> **Your goal**: Whatever lies between the line with "D4: LED red" and the end of the data, both included, must be copied exactly and without pictures.
◇ ◇ ◇
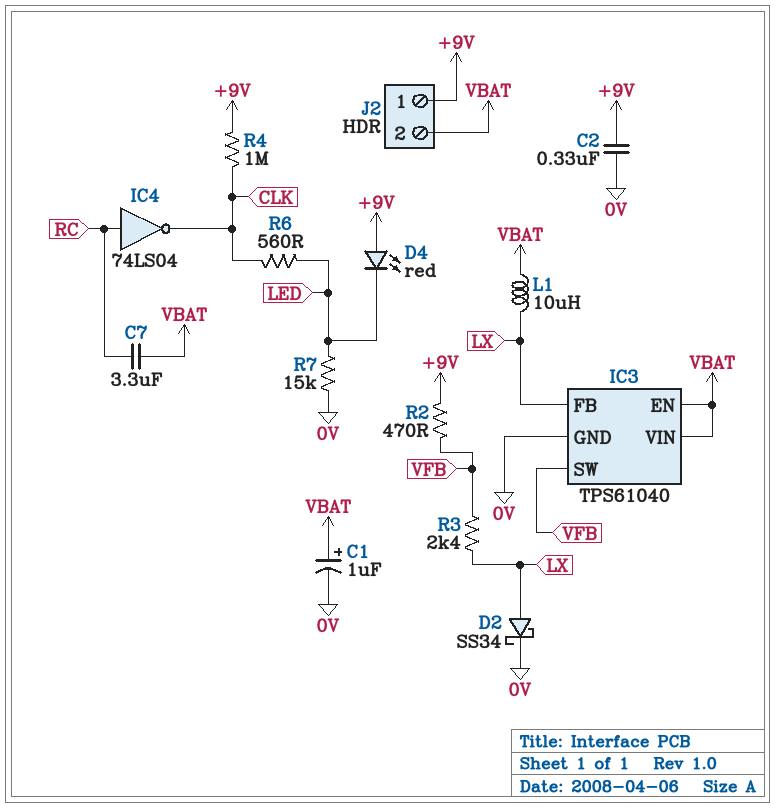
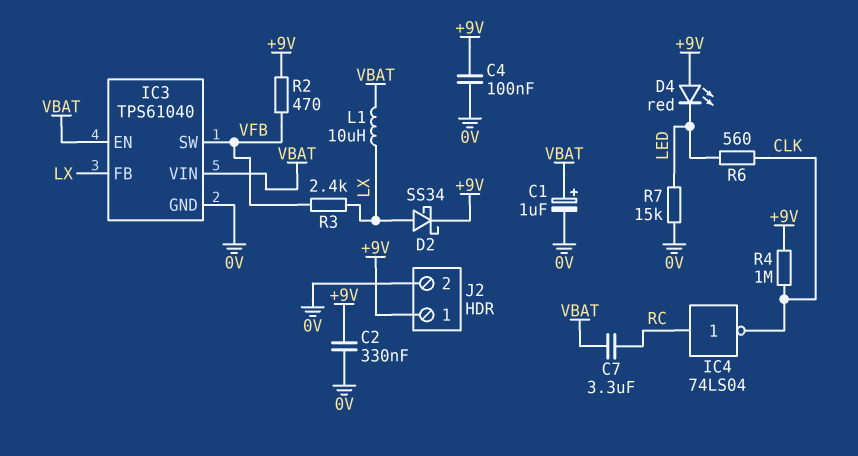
C4: none -> 100nF (+9V, 0V)
D2: schottky SS34 (A LX, K 0V) -> schottky SS34 (A LX, K +9V)
J2 pin 2: VBAT -> 0V

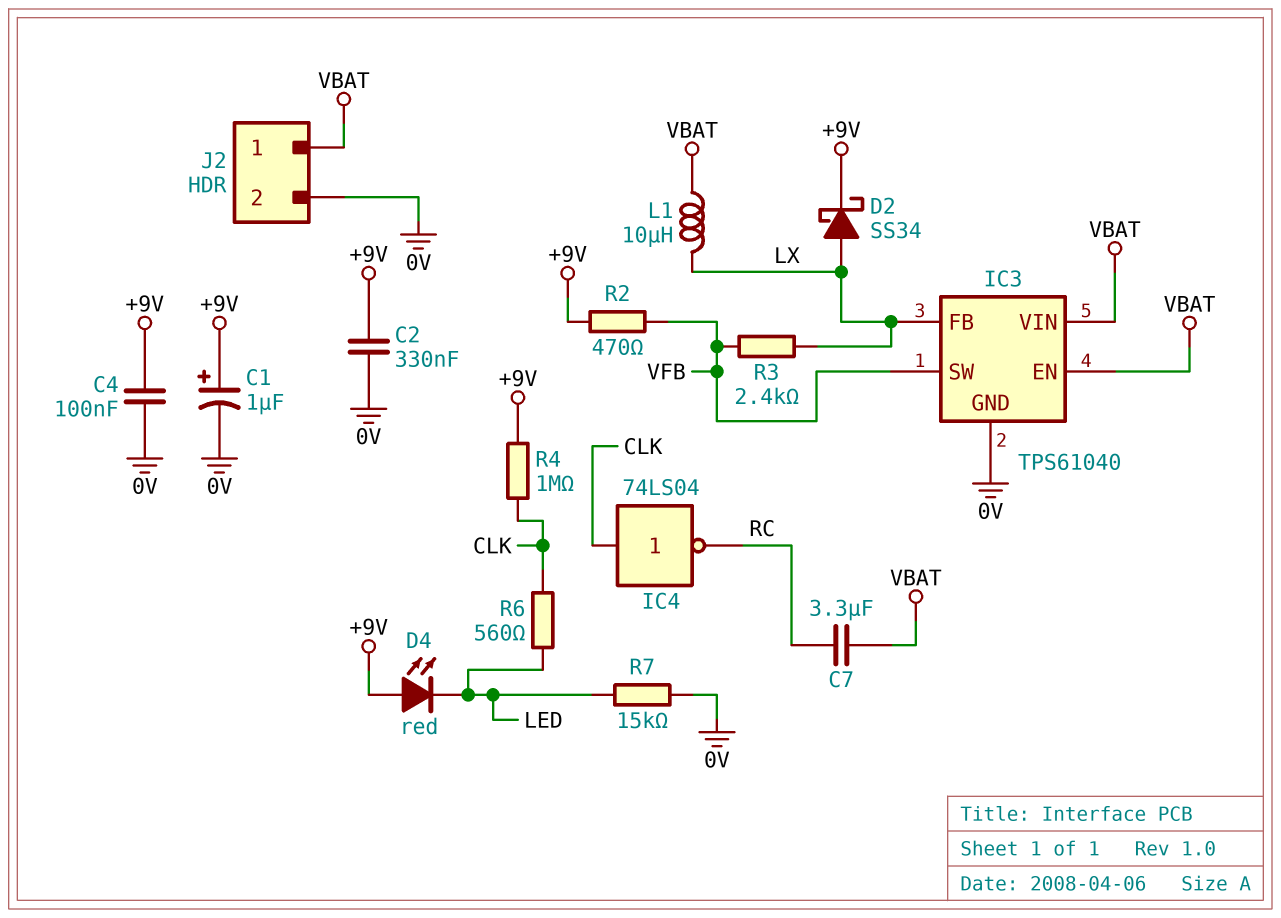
C1: 1uF (plus VBAT, minus 0V) -> 1uF (plus +9V, minus 0V)
IC4: NOT 74LS04 (in RC, out CLK) -> NOT 74LS04 (in CLK, out RC)
J2 pin 1: +9V -> VBAT

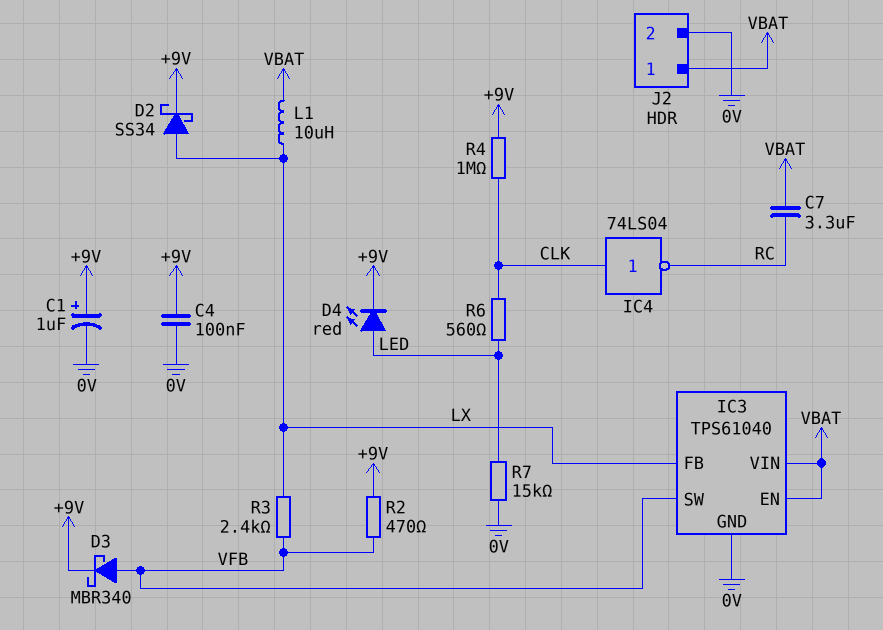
C2: 330nF (+9V, 0V) -> none
D3: none -> schottky MBR340 (A VFB, K +9V)
D4: LED red (A +9V, K LED) -> LED red (A LED, K +9V)

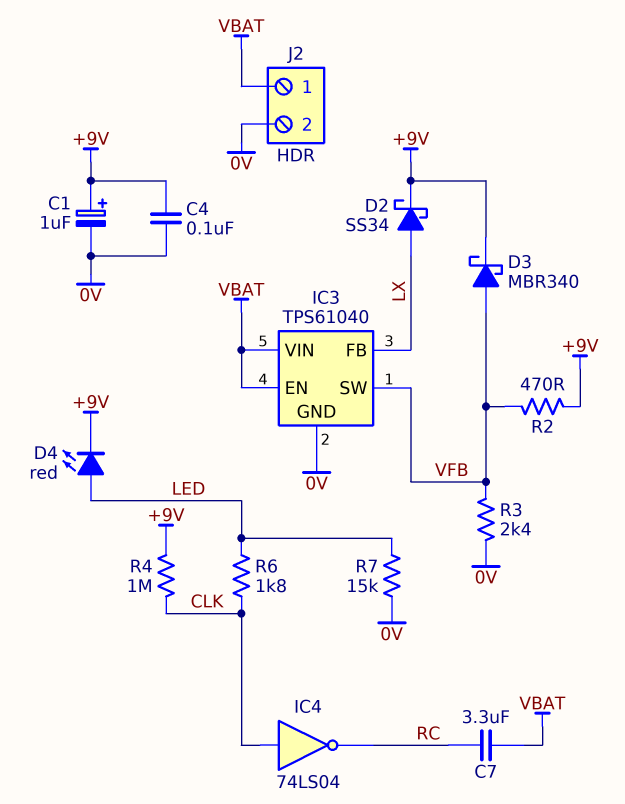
L1: 10uH (LX, VBAT) -> none
R3: 2.4k (LX, VFB) -> 2.4k (0V, VFB)
R6: 560 (CLK, LED) -> 1.8k (CLK, LED)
◇ ◇ ◇
> **The answer**:
D4: LED red (A +9V, K LED) -> LED red (A LED, K +9V)

L1: 10uH (LX, VBAT) -> none
R3: 2.4k (LX, VFB) -> 2.4k (0V, VFB)
R6: 560 (CLK, LED) -> 1.8k (CLK, LED)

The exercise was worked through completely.